TASK INPUT:
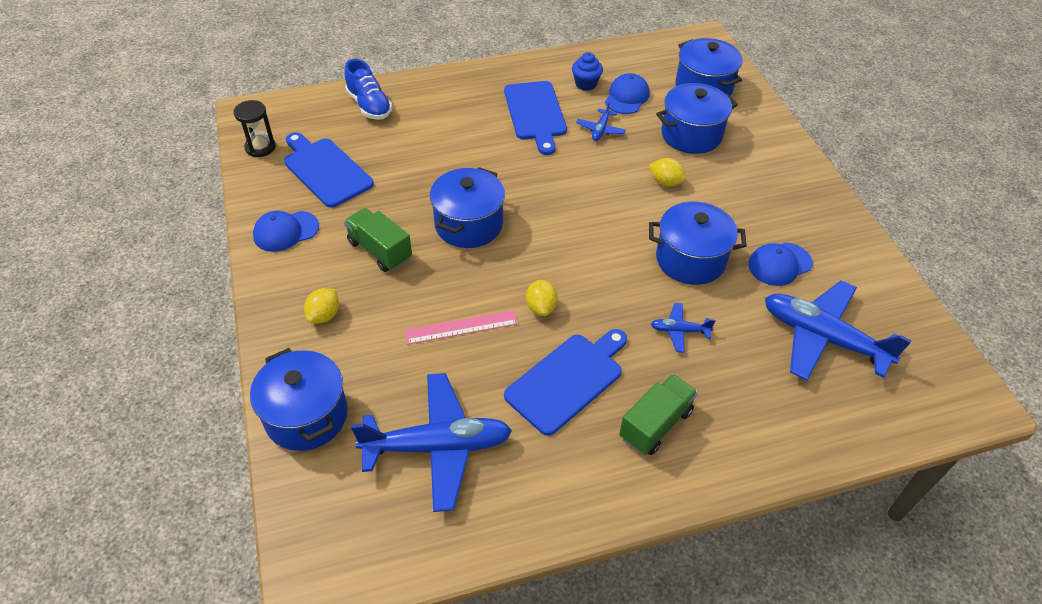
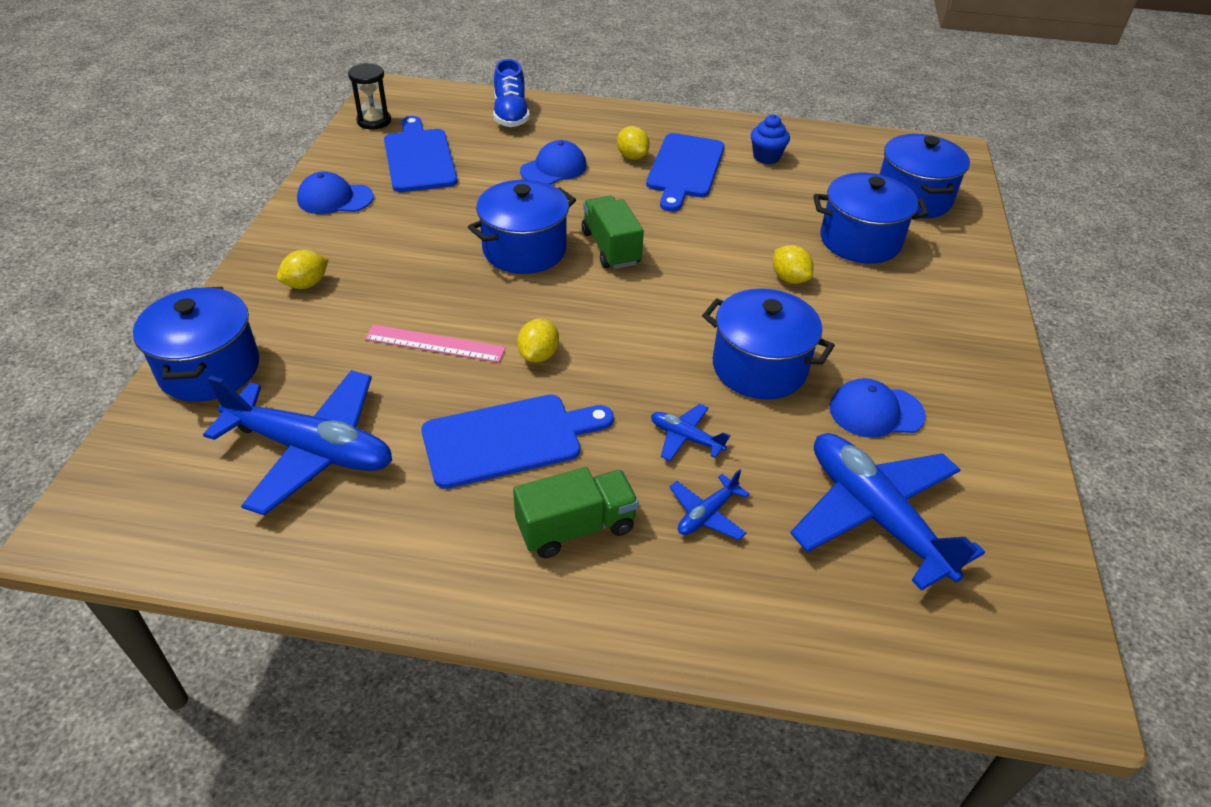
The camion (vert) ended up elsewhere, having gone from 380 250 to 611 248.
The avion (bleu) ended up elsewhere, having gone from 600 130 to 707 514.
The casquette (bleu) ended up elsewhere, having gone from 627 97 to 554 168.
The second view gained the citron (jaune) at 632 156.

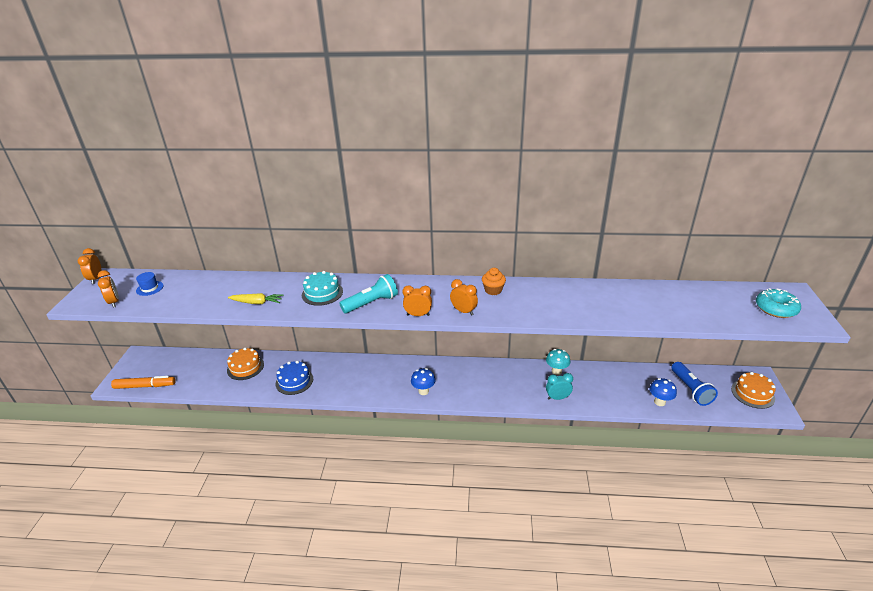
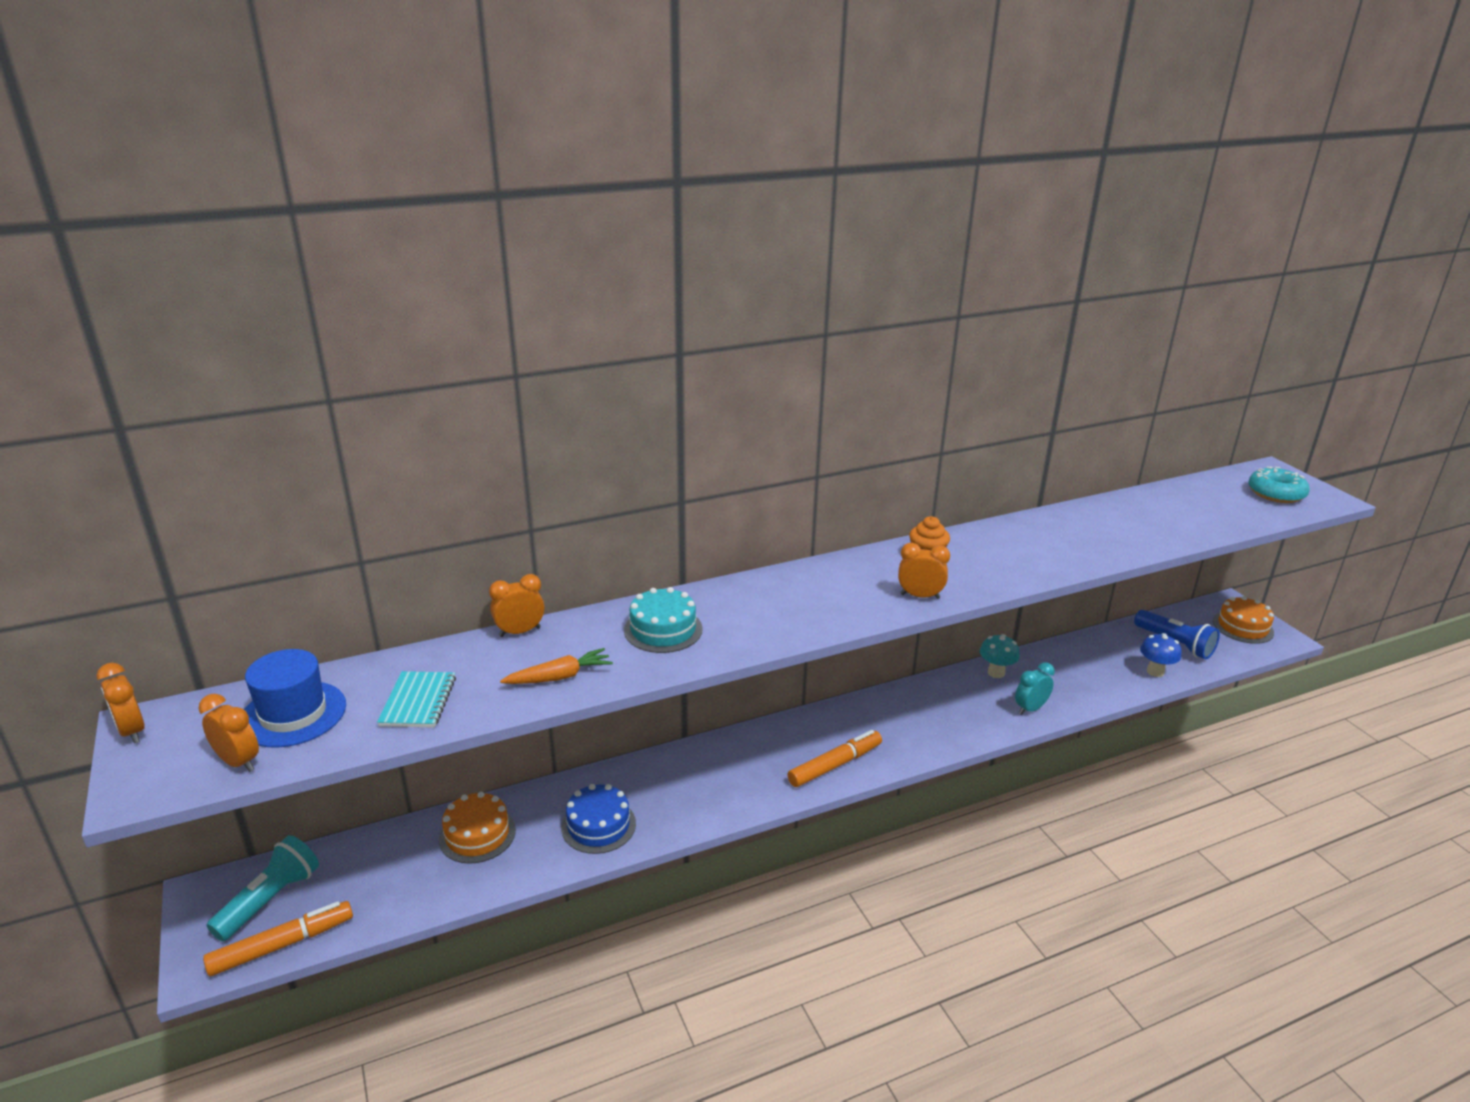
The size of the chapeau (bleu) at 150 288 changed by a factor of 1.78.
What was the carotte (jaune) at 257 302 turned into the carotte (orange) at 559 677.
The lampe de poche (turquoise) ended up elsewhere, having gone from 371 303 to 270 900.
The réveil (orange) ended up elsewhere, having gone from 418 315 to 520 632.
Where the champignon (bleu) stood at 423 391, the feutre (orange) came to stand at 835 765.
The second view gained the carnet (turquoise) at 418 701.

GOAL OF THE EXERCISE: Would you copy every entry exactly as it stands, leaving out the pictures?

RESULT:
The camion (vert) ended up elsewhere, having gone from 380 250 to 611 248.
The avion (bleu) ended up elsewhere, having gone from 600 130 to 707 514.
The casquette (bleu) ended up elsewhere, having gone from 627 97 to 554 168.
The second view gained the citron (jaune) at 632 156.

The size of the chapeau (bleu) at 150 288 changed by a factor of 1.78.
What was the carotte (jaune) at 257 302 turned into the carotte (orange) at 559 677.
The lampe de poche (turquoise) ended up elsewhere, having gone from 371 303 to 270 900.
The réveil (orange) ended up elsewhere, having gone from 418 315 to 520 632.
Where the champignon (bleu) stood at 423 391, the feutre (orange) came to stand at 835 765.
The second view gained the carnet (turquoise) at 418 701.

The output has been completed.